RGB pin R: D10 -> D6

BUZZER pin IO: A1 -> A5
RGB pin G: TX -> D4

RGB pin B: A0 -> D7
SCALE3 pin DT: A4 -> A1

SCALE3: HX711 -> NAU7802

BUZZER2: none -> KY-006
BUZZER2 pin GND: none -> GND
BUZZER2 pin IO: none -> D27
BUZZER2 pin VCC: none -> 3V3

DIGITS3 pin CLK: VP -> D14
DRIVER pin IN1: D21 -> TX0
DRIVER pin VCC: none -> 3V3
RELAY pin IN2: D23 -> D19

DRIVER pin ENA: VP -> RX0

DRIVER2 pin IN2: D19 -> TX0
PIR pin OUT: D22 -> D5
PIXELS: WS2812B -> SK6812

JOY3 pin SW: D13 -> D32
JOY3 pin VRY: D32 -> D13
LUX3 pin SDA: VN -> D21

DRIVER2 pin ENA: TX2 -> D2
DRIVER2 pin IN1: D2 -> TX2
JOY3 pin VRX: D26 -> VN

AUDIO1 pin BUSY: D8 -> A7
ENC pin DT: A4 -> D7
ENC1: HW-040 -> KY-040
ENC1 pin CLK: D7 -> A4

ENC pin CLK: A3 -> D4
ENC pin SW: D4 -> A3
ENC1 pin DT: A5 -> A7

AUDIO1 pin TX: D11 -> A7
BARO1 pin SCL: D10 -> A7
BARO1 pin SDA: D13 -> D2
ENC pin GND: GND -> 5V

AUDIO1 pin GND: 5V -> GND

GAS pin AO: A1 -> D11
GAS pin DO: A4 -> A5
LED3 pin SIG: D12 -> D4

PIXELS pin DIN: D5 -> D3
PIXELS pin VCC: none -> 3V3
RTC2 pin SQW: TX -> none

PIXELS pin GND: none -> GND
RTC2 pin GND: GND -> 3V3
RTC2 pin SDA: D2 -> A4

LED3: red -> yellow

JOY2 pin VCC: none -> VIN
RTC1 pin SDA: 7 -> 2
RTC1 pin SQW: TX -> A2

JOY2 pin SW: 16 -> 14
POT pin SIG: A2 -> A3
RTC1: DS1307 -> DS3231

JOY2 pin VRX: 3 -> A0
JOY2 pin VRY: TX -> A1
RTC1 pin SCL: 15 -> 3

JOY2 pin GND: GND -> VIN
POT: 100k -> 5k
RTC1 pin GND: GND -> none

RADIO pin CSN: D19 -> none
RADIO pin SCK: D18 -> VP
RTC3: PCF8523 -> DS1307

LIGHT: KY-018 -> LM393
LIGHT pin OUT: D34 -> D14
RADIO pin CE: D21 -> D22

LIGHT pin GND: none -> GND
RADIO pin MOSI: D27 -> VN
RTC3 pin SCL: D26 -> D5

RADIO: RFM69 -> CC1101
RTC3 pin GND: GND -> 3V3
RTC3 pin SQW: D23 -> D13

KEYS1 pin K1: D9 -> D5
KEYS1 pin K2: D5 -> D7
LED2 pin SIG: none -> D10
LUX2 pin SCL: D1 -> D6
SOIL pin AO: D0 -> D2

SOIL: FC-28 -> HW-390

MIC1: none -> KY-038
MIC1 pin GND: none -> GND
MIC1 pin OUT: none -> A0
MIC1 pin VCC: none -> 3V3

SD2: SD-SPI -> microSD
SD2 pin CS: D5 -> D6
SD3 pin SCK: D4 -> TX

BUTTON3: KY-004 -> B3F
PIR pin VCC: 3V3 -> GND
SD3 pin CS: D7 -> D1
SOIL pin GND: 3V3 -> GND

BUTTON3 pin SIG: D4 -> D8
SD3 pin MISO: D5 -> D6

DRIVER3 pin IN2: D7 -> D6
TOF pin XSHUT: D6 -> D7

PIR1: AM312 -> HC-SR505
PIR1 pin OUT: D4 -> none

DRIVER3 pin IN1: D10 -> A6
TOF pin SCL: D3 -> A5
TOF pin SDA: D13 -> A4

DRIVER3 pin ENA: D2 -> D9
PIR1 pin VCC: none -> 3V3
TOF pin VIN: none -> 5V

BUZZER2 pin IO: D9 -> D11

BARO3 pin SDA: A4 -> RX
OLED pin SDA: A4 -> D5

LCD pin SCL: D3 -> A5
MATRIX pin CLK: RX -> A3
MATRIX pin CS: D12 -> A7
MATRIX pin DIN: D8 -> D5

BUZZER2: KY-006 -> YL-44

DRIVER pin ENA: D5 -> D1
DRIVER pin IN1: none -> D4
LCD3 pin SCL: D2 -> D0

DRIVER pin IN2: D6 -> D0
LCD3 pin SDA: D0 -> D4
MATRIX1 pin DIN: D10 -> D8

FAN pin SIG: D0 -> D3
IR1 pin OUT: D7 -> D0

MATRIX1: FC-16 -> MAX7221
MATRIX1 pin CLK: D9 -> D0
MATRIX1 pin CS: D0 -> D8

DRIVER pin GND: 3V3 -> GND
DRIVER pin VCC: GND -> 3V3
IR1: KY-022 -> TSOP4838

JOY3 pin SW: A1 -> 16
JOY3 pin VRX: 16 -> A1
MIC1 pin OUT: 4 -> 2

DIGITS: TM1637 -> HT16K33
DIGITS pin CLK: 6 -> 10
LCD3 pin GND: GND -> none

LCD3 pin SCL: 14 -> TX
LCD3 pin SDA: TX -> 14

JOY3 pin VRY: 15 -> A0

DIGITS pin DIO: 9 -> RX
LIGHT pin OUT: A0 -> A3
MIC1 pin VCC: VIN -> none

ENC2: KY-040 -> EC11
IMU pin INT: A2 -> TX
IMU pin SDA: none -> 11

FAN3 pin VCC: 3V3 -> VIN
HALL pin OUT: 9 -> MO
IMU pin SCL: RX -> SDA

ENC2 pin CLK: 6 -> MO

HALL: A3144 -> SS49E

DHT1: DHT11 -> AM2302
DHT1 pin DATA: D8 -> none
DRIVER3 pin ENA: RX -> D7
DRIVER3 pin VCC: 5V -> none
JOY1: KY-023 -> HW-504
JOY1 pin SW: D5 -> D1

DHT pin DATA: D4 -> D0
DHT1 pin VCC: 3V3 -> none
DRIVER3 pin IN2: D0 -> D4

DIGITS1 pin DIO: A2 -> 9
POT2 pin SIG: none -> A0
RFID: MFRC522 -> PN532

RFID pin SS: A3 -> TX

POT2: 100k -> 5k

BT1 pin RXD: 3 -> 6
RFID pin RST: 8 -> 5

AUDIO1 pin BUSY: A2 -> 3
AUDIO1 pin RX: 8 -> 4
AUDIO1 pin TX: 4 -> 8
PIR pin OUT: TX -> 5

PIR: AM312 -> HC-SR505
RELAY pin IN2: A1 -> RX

- **EXERCISE DETAILS**
Report each line of the data that includes the string "PIXELS".

- **SOLUTION BELOW**
PIXELS: WS2812B -> SK6812
PIXELS pin DIN: D5 -> D3
PIXELS pin VCC: none -> 3V3
PIXELS pin GND: none -> GND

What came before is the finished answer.